### WHAT IS BEING ASKED
Only the pictures should be left out; write out all other data exactly.

### Scene image comparisons
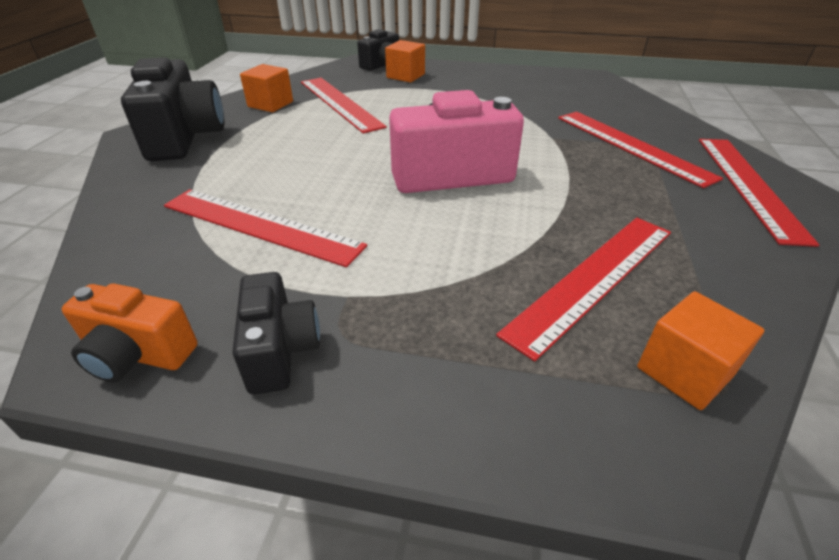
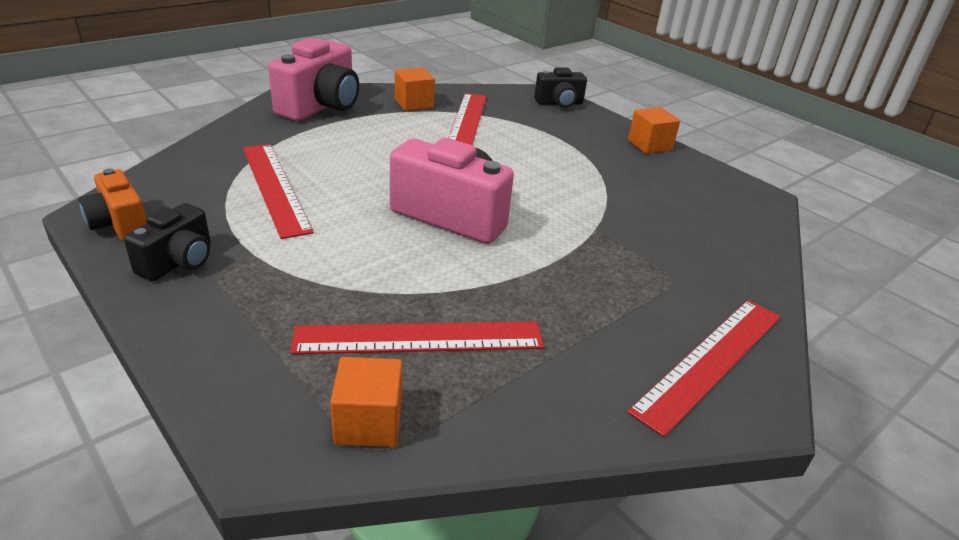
camera: 35 degrees right, 5 degrees down
(185, 138) = (321, 107): black camera -> pink camera
(405, 76) = (563, 121): orange cube -> orange cube (649, 145)
(631, 146) = (660, 271): red ruler -> none

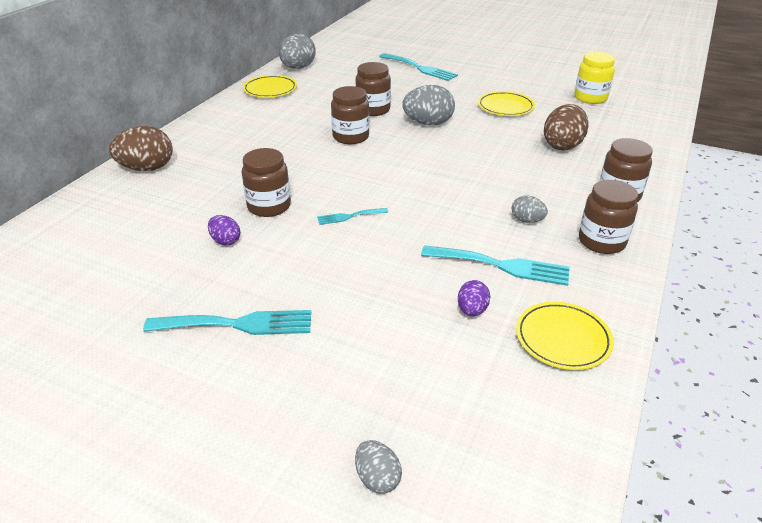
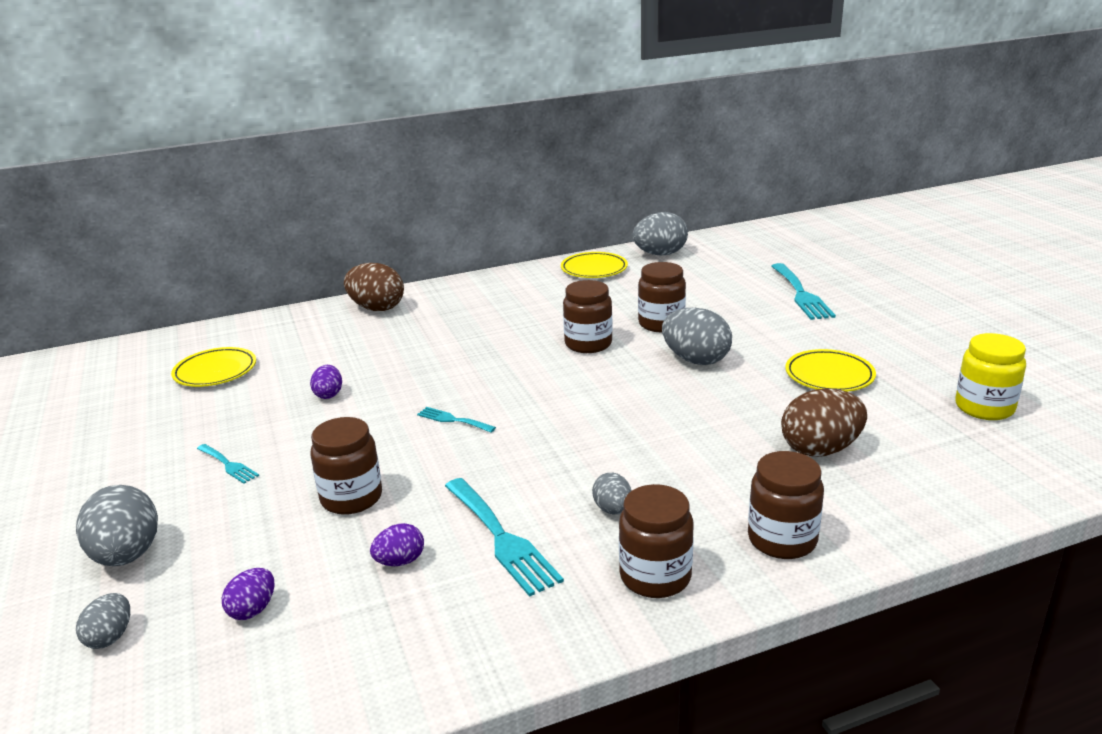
camera: 45 degrees right, 10 degrees down
(238, 324) = (228, 465): turquoise fork -> turquoise fork, size x0.54
(269, 206) = (407, 380): brown jar -> brown jar (351, 498)
(280, 426) = (127, 555): none -> grey egg
(440, 393) = (253, 610): none -> purple egg
(562, 339) = (427, 640): yellow plate -> yellow plate (215, 371)

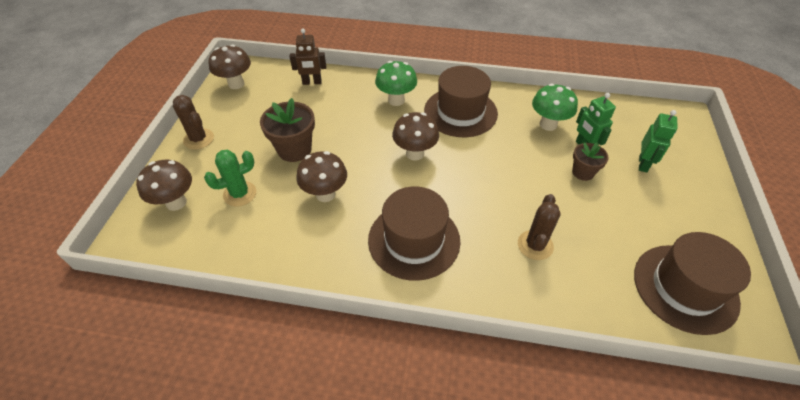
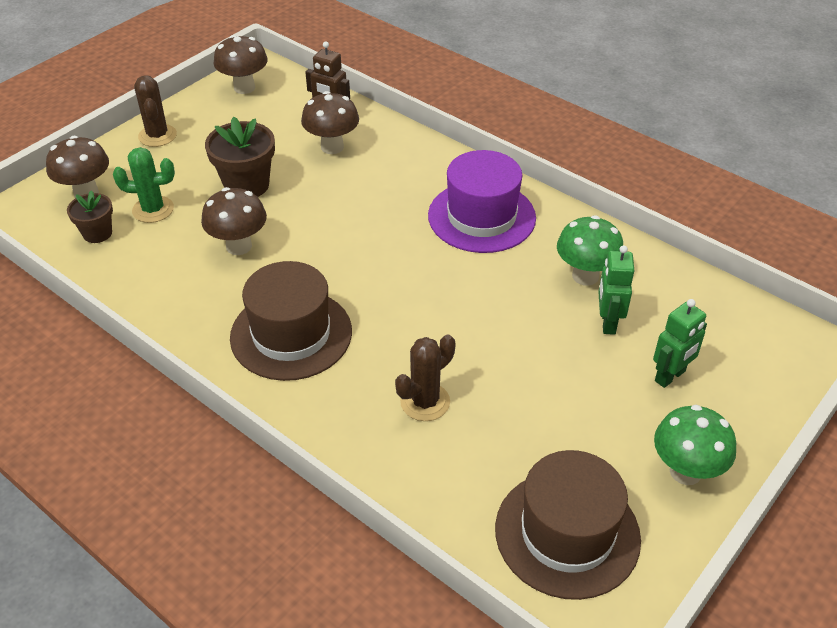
camera: 30 degrees right, 5 degrees down
(396, 100) = (413, 173): green mushroom -> green mushroom (685, 471)
(415, 153) = (378, 243): brown mushroom -> brown mushroom (332, 147)
(460, 112) = (481, 217): brown hat -> purple hat
(583, 172) = (572, 351): brown flower pot -> brown flower pot (97, 233)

### ANSWER SECTION
camera: 35 degrees right, 5 degrees down
(185, 138) = (321, 107): black camera -> pink camera
(405, 76) = (563, 121): orange cube -> orange cube (649, 145)
(631, 146) = (660, 271): red ruler -> none

camera: 45 degrees right, 10 degrees down
(238, 324) = (228, 465): turquoise fork -> turquoise fork, size x0.54
(269, 206) = (407, 380): brown jar -> brown jar (351, 498)
(280, 426) = (127, 555): none -> grey egg
(440, 393) = (253, 610): none -> purple egg
(562, 339) = (427, 640): yellow plate -> yellow plate (215, 371)

camera: 30 degrees right, 5 degrees down
(396, 100) = (413, 173): green mushroom -> green mushroom (685, 471)
(415, 153) = (378, 243): brown mushroom -> brown mushroom (332, 147)
(460, 112) = (481, 217): brown hat -> purple hat
(583, 172) = (572, 351): brown flower pot -> brown flower pot (97, 233)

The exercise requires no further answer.